**Task description**
Make a verbatim copy of all the records. Skip every image.

**Material provided**
* * * * * * * * *

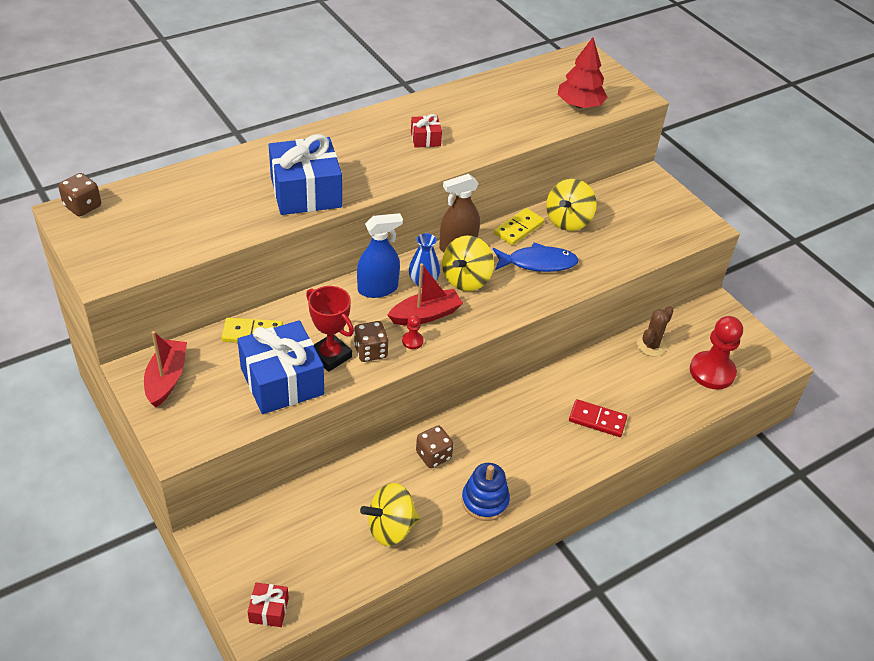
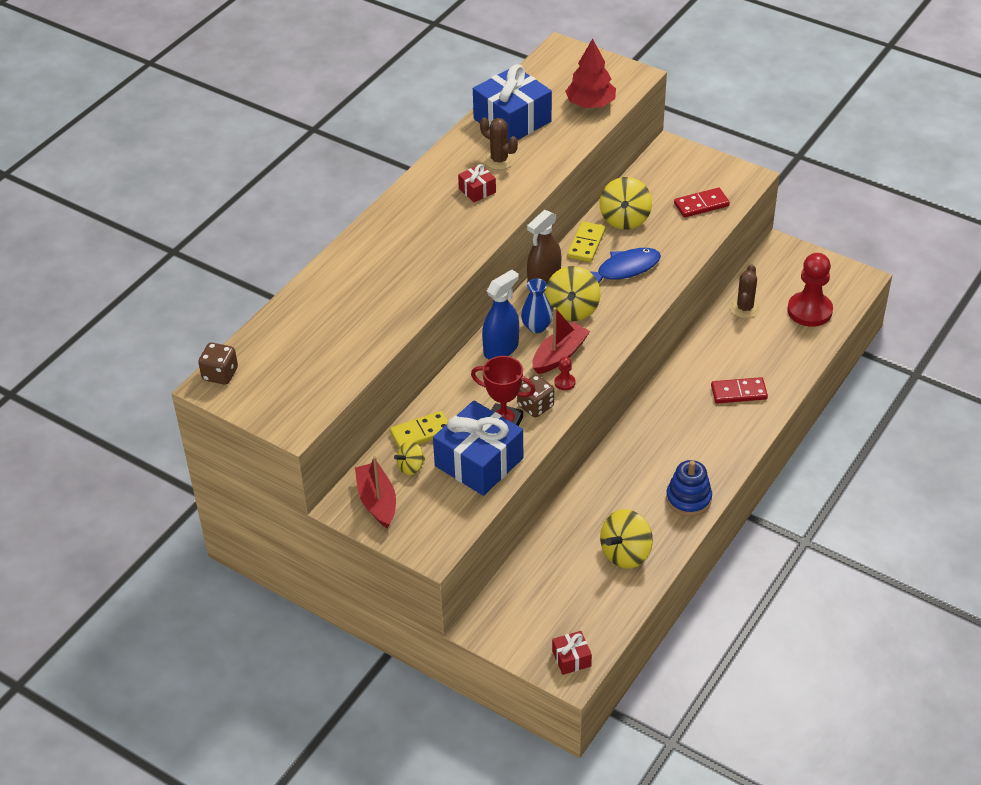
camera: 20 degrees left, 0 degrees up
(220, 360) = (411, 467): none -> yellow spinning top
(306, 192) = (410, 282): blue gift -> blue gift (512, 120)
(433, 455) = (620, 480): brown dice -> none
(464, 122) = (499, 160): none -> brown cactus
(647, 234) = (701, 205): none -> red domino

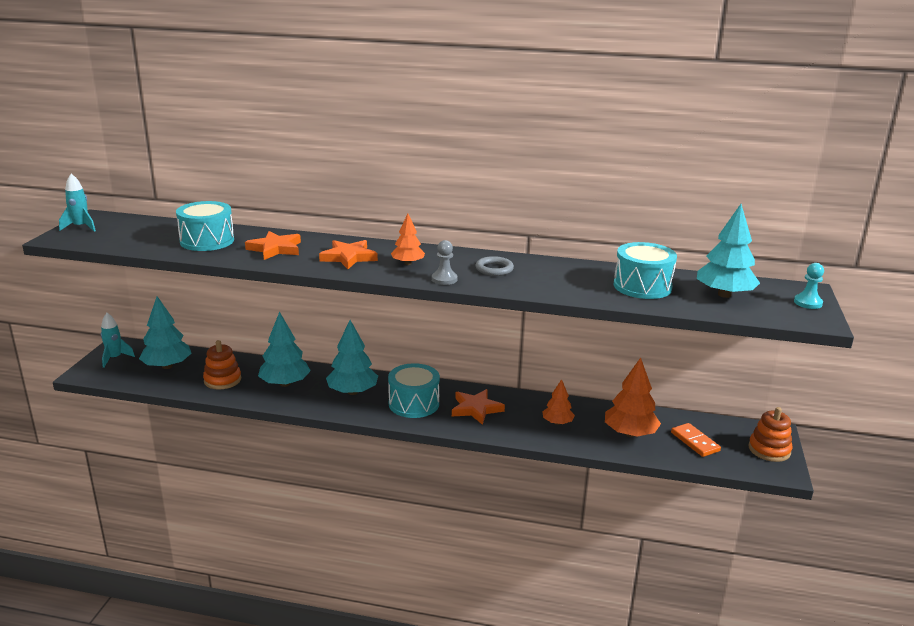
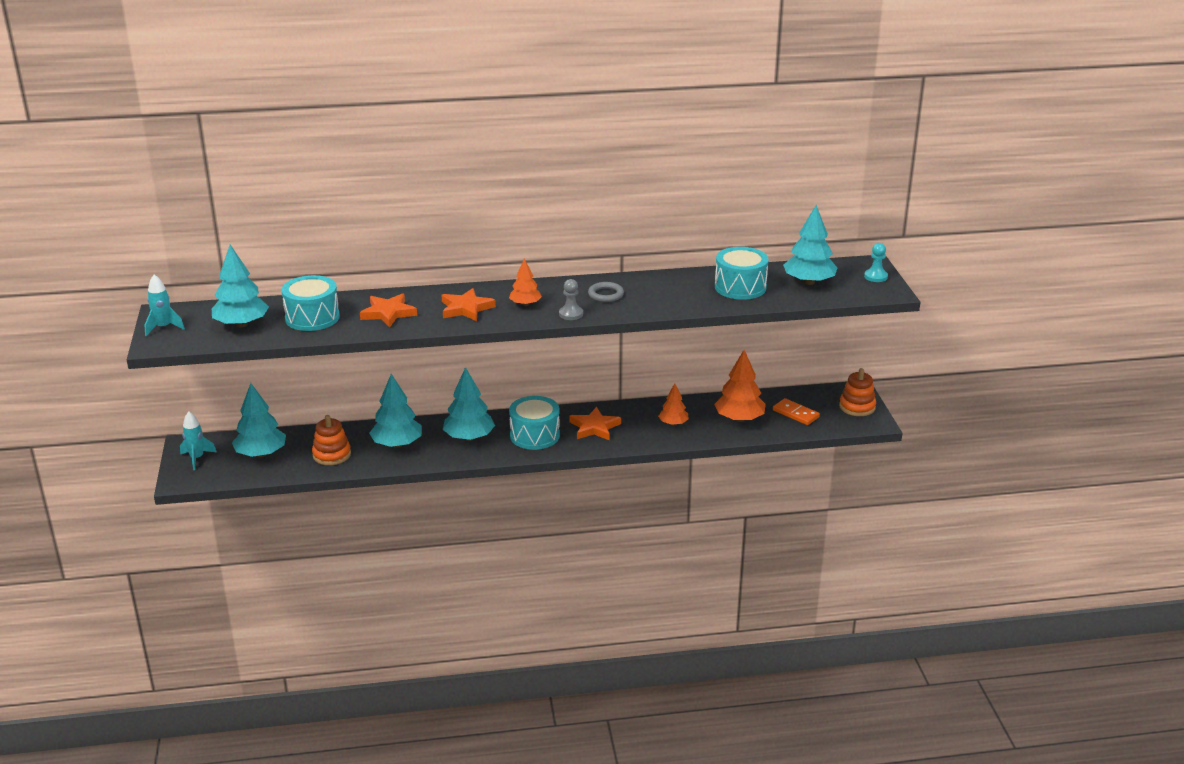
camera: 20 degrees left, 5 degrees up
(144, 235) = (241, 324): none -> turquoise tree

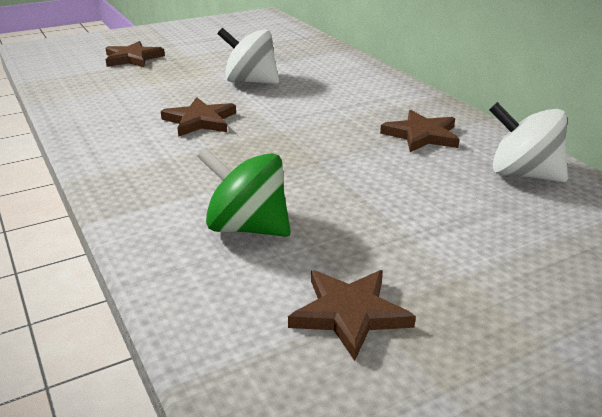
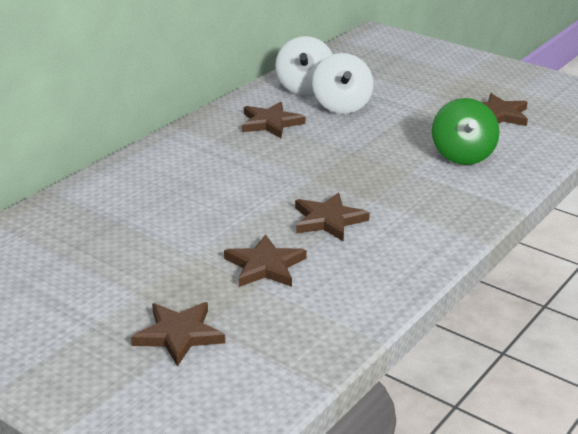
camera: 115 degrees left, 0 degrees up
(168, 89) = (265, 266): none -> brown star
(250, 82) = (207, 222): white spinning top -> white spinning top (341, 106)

* * * * * * * * *

**Output of the exercise**
camera: 20 degrees left, 0 degrees up
(220, 360) = (411, 467): none -> yellow spinning top
(306, 192) = (410, 282): blue gift -> blue gift (512, 120)
(433, 455) = (620, 480): brown dice -> none
(464, 122) = (499, 160): none -> brown cactus
(647, 234) = (701, 205): none -> red domino

camera: 20 degrees left, 5 degrees up
(144, 235) = (241, 324): none -> turquoise tree

camera: 115 degrees left, 0 degrees up
(168, 89) = (265, 266): none -> brown star
(250, 82) = (207, 222): white spinning top -> white spinning top (341, 106)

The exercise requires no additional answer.